--- DATASET Enclosed Below ---

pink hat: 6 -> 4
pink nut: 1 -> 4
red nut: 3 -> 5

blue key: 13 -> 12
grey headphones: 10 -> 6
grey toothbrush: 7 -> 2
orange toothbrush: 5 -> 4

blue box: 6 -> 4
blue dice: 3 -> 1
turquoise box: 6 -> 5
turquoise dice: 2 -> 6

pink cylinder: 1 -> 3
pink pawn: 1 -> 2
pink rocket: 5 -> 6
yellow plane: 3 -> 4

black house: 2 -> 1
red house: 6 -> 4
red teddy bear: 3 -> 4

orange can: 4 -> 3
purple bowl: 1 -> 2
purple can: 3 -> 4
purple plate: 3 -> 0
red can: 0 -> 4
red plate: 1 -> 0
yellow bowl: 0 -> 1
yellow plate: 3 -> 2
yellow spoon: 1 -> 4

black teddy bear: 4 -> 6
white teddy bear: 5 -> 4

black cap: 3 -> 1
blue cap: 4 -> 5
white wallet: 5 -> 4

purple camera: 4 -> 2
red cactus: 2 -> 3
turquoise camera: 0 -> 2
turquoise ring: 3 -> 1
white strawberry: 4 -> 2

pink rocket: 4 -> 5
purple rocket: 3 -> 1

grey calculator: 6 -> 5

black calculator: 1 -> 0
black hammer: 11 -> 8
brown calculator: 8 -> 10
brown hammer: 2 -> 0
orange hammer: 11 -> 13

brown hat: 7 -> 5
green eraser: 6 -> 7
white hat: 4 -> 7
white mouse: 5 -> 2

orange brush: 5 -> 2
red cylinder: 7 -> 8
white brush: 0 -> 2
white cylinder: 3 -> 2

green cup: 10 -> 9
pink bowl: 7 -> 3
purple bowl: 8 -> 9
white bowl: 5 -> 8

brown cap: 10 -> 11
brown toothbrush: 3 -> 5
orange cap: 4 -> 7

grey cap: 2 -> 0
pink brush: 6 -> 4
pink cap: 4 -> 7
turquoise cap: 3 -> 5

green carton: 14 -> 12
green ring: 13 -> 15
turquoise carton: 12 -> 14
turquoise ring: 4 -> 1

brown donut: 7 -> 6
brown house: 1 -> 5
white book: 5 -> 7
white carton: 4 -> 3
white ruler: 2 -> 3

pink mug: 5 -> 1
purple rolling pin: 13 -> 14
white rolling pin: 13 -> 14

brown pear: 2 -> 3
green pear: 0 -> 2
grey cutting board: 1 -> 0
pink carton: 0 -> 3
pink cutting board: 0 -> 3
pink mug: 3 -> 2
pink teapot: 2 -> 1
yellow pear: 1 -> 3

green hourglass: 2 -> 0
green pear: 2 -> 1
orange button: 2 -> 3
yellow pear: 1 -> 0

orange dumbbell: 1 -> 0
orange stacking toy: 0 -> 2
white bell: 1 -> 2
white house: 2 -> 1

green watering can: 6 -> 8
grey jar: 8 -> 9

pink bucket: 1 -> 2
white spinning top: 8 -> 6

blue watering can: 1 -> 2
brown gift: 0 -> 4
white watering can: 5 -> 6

--- End of Enclosed DATASET ---

ASSIGNMENT
Counting only lines that contain the word "toothbrush", how many are there in the records above? Give the number alone.

EXPECTED ANSWER
3